*BRIEF*: Return the lines below that contain "degrees".

*PROVIDED MATERIAL*:
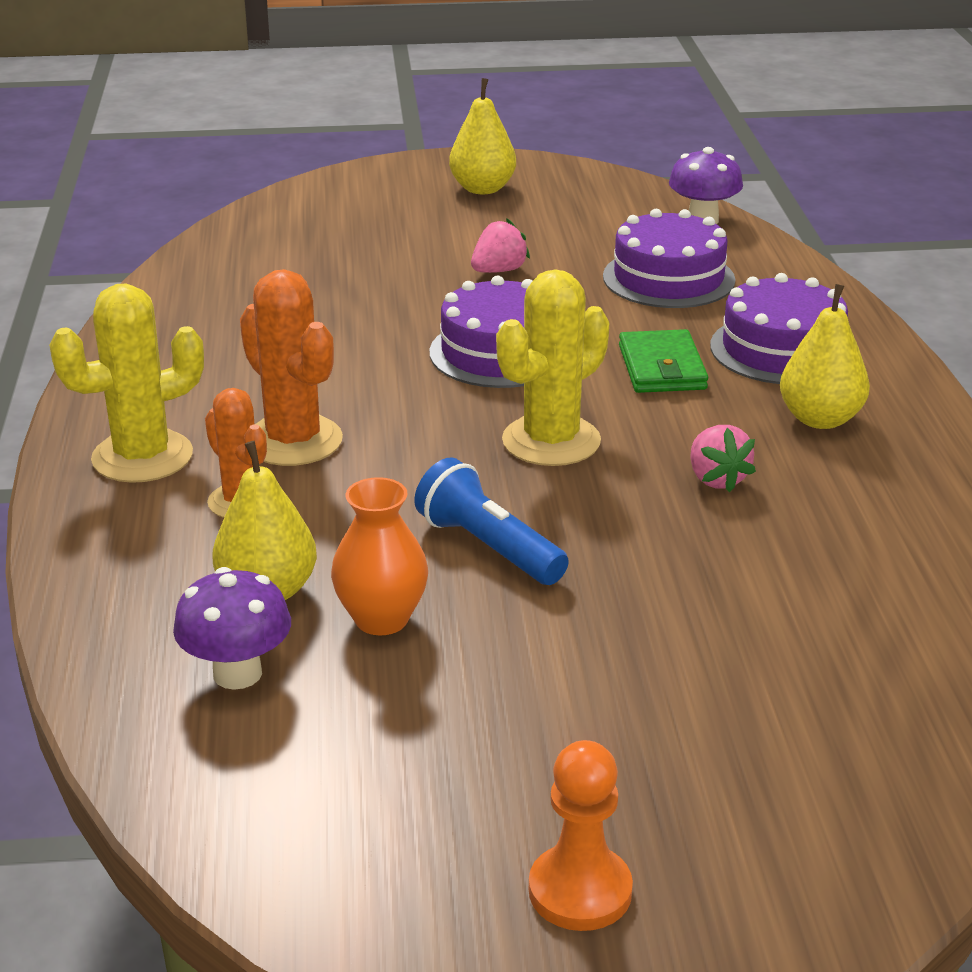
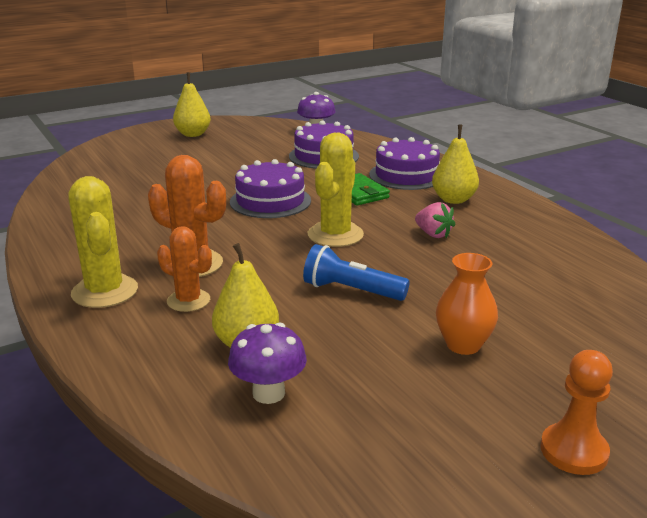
camera: 25 degrees left, 5 degrees down
(142, 457) = (105, 291): yellow cactus -> yellow cactus turned 60 degrees counterclockwise
(381, 619) = (327, 341): orange vase -> orange vase (463, 345)
(499, 271) = (235, 167): pink strawberry -> none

*COMPLETED EXERCISE*:
camera: 25 degrees left, 5 degrees down
(142, 457) = (105, 291): yellow cactus -> yellow cactus turned 60 degrees counterclockwise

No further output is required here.